DIRECTIONS FOR THIS TASK:
Below is a set of entries. Print the line that contains "pink 1x1 tile" and every later line word for word, through the final one.

PROVIDED DATA START

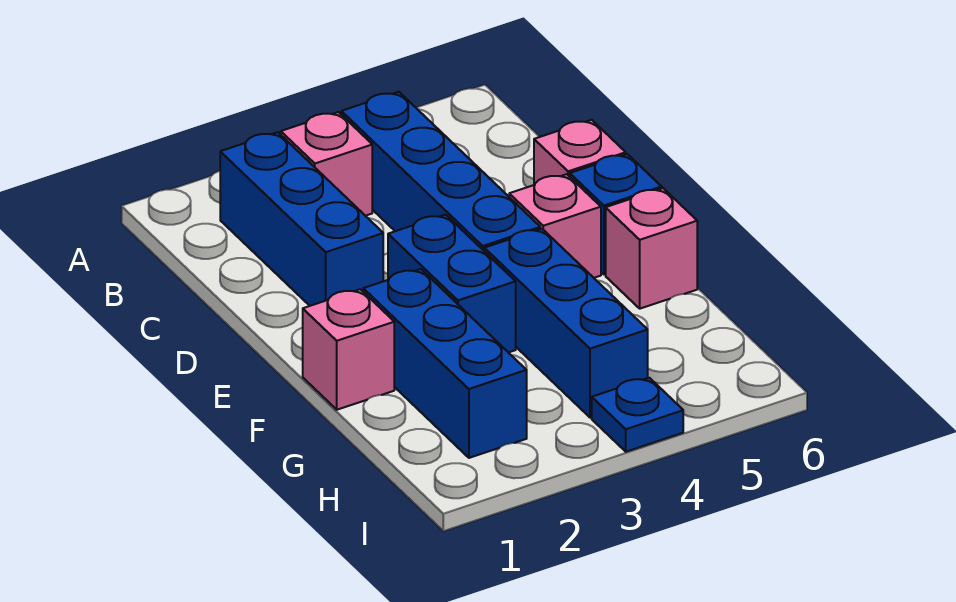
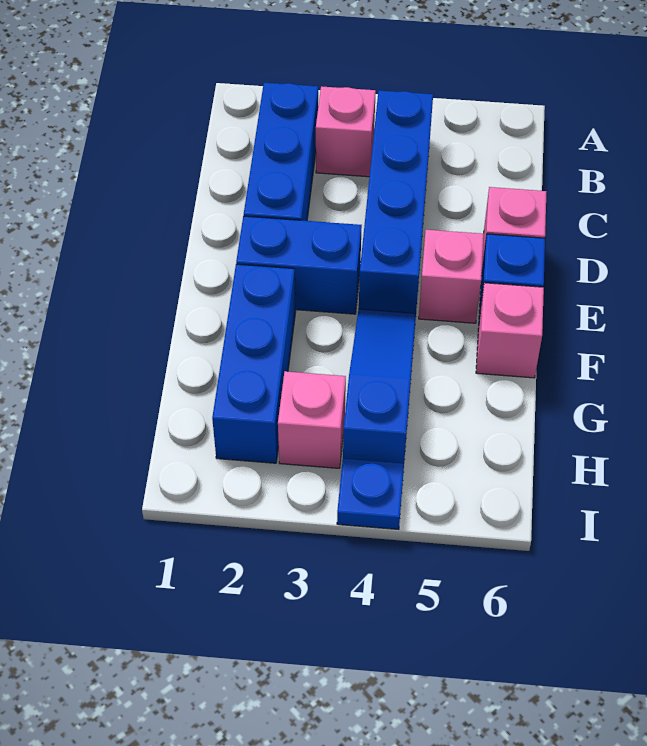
blue 1x2 brick [388,215,516,353] -> blue 1x2 brick turned to [236,216,362,314]
pink 1x1 brick [303,289,394,410] -> pink 1x1 brick moved to [278,371,346,468]
blue 1x3 brick [484,229,648,418] -> blue 1x3 slope [343,309,416,463]

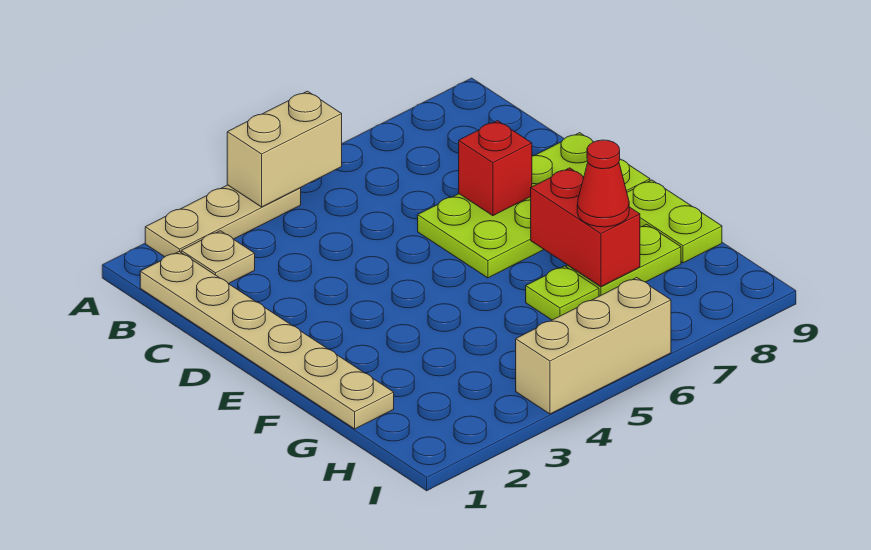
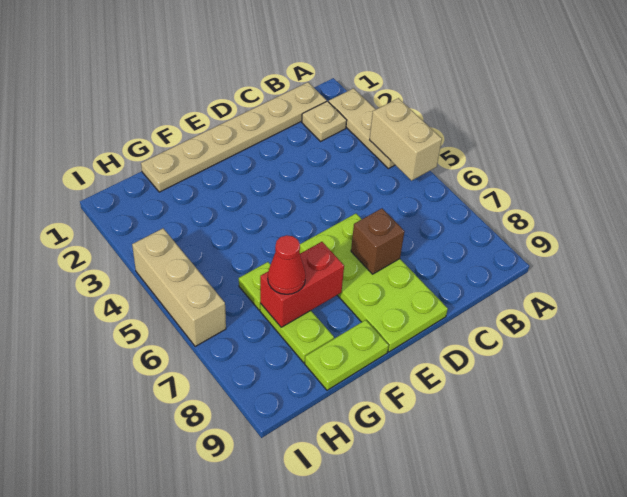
red 1x1 brick [459,121,532,216] -> brown 1x1 brick [351,208,405,274]

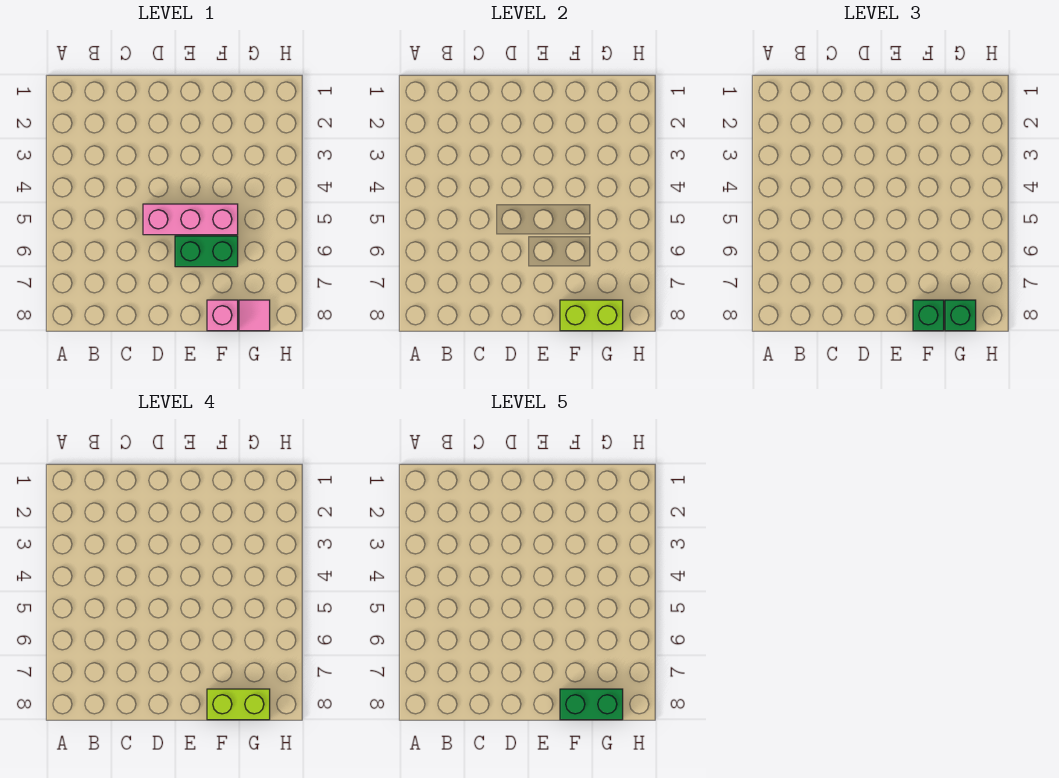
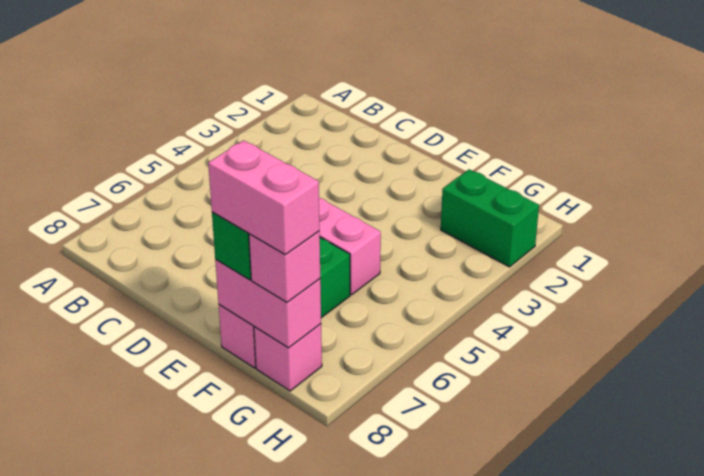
lime 1x2 brick [560,300,623,331] -> pink 1x2 brick [215,259,321,348]
lime 1x2 brick [207,689,270,720] -> pink 1x2 brick [208,140,320,254]
green 1x2 brick [560,689,623,720] -> green 1x2 brick moved to [441,169,539,267]
pink 1x1 tile [239,300,270,331] -> pink 1x1 brick [254,324,322,391]
green 1x1 brick [945,300,976,331] -> pink 1x1 brick [249,231,320,302]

PROVIDED DATA END

TASK ANSWER:
pink 1x1 tile [239,300,270,331] -> pink 1x1 brick [254,324,322,391]
green 1x1 brick [945,300,976,331] -> pink 1x1 brick [249,231,320,302]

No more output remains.